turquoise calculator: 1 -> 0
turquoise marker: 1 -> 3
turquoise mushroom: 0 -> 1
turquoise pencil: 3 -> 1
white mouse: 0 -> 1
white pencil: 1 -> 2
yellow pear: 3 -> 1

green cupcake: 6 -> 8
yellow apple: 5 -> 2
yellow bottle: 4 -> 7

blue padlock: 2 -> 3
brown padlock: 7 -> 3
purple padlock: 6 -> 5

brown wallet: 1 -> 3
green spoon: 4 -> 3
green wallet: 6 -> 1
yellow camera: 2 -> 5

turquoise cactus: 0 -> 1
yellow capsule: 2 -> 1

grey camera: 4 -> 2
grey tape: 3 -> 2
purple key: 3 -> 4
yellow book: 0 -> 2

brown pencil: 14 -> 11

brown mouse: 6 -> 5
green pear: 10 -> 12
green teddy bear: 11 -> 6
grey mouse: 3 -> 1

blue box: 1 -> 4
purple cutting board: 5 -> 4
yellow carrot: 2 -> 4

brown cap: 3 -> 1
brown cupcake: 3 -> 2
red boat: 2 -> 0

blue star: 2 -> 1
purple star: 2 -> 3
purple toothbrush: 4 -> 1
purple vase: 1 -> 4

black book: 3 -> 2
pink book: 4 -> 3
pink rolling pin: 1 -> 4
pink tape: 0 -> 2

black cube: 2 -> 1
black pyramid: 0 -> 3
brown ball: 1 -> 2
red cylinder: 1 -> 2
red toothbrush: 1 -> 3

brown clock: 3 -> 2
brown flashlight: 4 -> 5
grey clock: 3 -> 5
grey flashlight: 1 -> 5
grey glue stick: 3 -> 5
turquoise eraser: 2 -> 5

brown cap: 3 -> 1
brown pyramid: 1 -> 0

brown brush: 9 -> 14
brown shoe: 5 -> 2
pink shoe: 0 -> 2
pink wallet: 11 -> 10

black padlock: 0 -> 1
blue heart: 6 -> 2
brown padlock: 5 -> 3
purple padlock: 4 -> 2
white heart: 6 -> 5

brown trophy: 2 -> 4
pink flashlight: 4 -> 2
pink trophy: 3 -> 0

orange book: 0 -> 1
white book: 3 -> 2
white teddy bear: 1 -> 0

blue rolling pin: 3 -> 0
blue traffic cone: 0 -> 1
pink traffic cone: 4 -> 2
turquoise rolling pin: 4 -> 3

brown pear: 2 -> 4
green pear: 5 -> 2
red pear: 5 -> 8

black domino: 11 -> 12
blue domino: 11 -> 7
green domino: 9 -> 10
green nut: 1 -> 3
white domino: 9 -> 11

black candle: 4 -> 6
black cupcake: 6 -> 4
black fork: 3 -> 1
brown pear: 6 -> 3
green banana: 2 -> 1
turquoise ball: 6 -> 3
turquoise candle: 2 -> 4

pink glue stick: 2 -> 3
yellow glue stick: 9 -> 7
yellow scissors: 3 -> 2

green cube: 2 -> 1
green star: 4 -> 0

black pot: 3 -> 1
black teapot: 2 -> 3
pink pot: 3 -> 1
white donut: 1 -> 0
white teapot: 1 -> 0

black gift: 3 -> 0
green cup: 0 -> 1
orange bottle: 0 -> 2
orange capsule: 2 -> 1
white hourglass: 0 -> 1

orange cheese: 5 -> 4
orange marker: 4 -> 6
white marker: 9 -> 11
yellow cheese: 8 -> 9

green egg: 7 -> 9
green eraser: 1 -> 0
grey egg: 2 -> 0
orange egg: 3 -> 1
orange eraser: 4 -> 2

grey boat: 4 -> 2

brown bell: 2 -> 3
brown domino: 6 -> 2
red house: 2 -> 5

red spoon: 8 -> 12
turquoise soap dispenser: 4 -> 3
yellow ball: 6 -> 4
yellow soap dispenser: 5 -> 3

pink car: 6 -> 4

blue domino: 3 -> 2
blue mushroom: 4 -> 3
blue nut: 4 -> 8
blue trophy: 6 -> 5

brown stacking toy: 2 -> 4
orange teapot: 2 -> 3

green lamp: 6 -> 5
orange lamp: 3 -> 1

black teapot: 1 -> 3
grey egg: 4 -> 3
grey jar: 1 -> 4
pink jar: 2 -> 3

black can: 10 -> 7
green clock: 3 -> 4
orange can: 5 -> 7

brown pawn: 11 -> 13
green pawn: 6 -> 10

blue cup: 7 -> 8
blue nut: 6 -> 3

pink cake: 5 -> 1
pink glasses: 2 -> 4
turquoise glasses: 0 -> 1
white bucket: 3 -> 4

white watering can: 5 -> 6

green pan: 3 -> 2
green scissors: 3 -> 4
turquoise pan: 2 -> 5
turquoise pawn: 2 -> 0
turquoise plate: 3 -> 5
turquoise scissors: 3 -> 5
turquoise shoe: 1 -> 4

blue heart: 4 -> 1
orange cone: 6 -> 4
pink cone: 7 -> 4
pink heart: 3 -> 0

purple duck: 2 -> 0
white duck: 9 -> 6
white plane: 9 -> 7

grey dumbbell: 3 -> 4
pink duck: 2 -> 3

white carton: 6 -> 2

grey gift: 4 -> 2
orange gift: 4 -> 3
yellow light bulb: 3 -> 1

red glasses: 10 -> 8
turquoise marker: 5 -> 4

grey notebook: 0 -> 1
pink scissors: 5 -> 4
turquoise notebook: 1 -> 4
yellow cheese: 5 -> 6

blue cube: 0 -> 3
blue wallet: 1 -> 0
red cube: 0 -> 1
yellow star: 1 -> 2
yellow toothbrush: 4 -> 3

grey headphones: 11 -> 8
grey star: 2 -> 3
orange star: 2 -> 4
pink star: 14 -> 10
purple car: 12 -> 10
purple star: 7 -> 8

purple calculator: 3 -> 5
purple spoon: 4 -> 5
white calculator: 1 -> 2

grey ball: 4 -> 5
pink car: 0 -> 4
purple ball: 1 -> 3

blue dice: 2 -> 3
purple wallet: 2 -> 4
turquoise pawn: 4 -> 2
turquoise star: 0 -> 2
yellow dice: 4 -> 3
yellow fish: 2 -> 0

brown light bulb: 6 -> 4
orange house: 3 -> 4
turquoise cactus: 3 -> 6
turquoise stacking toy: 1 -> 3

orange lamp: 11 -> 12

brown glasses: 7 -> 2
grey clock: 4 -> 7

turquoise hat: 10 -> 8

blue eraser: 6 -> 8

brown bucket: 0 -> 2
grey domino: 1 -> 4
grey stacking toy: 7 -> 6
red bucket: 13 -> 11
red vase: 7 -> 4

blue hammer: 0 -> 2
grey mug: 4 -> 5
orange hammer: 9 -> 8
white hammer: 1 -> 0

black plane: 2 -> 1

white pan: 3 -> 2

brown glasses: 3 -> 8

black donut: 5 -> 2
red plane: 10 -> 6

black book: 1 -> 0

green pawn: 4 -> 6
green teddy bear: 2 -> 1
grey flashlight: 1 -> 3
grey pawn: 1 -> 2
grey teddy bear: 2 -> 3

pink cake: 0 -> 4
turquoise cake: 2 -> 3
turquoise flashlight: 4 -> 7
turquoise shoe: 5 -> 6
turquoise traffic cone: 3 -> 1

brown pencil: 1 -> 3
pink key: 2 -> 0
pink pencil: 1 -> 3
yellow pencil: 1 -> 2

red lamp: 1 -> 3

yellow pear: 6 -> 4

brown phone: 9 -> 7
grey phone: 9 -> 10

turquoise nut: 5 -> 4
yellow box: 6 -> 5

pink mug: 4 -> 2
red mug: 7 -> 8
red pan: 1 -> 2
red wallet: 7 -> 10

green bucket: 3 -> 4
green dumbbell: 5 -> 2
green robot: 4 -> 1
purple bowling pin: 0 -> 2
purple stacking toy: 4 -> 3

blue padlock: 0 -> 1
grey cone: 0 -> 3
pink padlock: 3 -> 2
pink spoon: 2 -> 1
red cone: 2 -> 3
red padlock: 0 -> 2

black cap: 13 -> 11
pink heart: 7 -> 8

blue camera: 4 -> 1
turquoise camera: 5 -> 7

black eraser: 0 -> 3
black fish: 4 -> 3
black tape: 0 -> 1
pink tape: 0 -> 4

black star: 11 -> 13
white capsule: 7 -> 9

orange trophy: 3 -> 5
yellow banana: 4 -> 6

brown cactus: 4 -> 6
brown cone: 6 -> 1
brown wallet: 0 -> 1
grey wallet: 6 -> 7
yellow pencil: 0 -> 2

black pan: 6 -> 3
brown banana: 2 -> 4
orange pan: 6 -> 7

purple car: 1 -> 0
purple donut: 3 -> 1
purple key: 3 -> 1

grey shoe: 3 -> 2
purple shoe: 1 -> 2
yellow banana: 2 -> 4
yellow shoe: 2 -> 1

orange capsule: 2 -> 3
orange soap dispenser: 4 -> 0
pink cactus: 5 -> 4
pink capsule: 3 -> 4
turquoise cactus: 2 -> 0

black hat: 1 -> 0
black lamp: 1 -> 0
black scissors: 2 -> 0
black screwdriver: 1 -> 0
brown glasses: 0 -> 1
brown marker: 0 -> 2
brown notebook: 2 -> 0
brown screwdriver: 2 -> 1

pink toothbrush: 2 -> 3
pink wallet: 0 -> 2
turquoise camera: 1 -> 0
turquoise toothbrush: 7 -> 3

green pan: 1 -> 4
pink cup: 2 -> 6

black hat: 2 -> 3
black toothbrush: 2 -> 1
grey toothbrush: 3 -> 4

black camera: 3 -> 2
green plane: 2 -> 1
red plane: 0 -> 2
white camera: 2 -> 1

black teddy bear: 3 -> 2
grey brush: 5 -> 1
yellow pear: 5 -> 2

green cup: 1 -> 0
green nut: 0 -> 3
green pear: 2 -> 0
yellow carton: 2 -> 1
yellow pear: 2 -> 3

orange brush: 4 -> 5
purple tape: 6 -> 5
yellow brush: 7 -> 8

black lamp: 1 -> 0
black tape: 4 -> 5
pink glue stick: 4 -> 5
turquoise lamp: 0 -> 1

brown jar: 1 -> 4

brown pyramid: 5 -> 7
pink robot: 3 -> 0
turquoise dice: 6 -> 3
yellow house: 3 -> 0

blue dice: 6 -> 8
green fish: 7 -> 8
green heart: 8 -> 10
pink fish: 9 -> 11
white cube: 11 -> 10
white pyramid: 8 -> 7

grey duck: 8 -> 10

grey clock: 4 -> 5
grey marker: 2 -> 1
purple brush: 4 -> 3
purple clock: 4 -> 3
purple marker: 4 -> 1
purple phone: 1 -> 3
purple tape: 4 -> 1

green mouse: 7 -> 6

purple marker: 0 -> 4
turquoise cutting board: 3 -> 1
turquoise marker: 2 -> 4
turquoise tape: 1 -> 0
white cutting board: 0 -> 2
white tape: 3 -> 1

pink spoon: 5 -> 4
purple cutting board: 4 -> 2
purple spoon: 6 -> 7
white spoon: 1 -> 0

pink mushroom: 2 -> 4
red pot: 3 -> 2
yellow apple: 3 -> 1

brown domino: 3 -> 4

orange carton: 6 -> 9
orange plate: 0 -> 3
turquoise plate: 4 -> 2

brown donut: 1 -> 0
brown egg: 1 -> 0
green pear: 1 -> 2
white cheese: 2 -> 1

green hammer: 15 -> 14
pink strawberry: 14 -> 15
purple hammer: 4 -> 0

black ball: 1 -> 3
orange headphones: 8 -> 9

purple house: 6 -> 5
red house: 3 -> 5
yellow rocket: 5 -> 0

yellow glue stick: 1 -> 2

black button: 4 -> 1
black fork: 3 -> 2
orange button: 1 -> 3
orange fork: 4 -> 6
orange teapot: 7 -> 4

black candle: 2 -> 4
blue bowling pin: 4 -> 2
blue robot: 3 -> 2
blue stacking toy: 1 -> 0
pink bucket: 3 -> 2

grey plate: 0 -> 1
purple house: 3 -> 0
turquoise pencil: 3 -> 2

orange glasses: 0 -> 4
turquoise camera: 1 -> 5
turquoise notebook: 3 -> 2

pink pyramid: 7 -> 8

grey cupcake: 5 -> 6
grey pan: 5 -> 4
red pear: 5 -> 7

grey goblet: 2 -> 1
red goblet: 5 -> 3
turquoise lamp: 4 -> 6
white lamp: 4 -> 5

== == ==

- [WORK REQUIRED]:
The answer consists of the lines above that include the word "soap", each copied exactly.

- [RESPONSE BELOW]:
turquoise soap dispenser: 4 -> 3
yellow soap dispenser: 5 -> 3
orange soap dispenser: 4 -> 0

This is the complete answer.